▶ [TASK BRIEF] Using the records below, give again exactly the lines from the line that contains "FAN pin GND: 5V -> GND" through the line that contains "IR3 pin GND: GND -> none", both ends included, and only those.

▶ [RECORD EXTRACTS]
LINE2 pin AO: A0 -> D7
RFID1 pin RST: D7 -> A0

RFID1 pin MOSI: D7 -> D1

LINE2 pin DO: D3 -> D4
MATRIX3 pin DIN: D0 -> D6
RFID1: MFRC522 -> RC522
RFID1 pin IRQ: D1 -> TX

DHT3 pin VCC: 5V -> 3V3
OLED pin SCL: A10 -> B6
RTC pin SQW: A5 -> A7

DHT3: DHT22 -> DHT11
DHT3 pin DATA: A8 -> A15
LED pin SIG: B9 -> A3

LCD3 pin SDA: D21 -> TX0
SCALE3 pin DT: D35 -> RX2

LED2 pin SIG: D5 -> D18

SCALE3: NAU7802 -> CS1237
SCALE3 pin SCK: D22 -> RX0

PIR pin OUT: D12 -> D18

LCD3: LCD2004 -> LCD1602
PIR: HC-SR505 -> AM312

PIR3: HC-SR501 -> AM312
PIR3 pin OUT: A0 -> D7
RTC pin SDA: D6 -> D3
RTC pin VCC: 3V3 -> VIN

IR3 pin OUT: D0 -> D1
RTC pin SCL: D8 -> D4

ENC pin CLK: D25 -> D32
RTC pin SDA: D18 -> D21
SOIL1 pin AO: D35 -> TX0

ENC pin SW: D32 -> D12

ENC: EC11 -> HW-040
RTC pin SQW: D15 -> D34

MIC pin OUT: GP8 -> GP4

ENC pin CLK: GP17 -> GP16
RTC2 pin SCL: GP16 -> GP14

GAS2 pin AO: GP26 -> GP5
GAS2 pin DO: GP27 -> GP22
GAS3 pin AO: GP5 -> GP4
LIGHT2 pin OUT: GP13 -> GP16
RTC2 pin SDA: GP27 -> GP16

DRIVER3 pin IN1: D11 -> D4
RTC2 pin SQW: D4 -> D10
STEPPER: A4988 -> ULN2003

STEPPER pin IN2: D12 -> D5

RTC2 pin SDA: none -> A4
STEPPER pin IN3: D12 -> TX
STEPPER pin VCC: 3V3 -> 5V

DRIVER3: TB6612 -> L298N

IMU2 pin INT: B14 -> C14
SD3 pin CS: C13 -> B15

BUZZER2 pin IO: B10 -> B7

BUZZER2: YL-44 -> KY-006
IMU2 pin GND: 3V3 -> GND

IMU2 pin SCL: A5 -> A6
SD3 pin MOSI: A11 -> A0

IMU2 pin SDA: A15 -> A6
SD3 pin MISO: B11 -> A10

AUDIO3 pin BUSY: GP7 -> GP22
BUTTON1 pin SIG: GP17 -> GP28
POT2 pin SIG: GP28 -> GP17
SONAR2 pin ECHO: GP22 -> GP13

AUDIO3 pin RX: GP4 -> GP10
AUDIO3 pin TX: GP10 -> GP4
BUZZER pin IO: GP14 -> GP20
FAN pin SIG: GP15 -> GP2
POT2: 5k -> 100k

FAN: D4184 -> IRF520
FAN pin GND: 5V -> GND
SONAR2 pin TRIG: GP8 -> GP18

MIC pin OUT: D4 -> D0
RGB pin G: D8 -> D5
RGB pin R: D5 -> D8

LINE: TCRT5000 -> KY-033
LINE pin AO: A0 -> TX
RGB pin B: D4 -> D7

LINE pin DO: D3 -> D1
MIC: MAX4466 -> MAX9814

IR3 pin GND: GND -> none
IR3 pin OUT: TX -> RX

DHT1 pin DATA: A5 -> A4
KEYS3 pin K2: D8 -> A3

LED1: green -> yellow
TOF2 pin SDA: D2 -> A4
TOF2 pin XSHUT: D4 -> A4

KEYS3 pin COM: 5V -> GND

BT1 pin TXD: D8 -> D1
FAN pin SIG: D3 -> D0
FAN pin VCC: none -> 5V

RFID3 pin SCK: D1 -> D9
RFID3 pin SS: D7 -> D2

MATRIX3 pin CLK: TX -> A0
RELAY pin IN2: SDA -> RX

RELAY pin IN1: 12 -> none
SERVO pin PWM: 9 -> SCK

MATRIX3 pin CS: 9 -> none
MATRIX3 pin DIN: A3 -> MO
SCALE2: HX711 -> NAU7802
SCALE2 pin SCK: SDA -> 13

▶ [ANSWER AREA]
FAN pin GND: 5V -> GND
SONAR2 pin TRIG: GP8 -> GP18

MIC pin OUT: D4 -> D0
RGB pin G: D8 -> D5
RGB pin R: D5 -> D8

LINE: TCRT5000 -> KY-033
LINE pin AO: A0 -> TX
RGB pin B: D4 -> D7

LINE pin DO: D3 -> D1
MIC: MAX4466 -> MAX9814

IR3 pin GND: GND -> none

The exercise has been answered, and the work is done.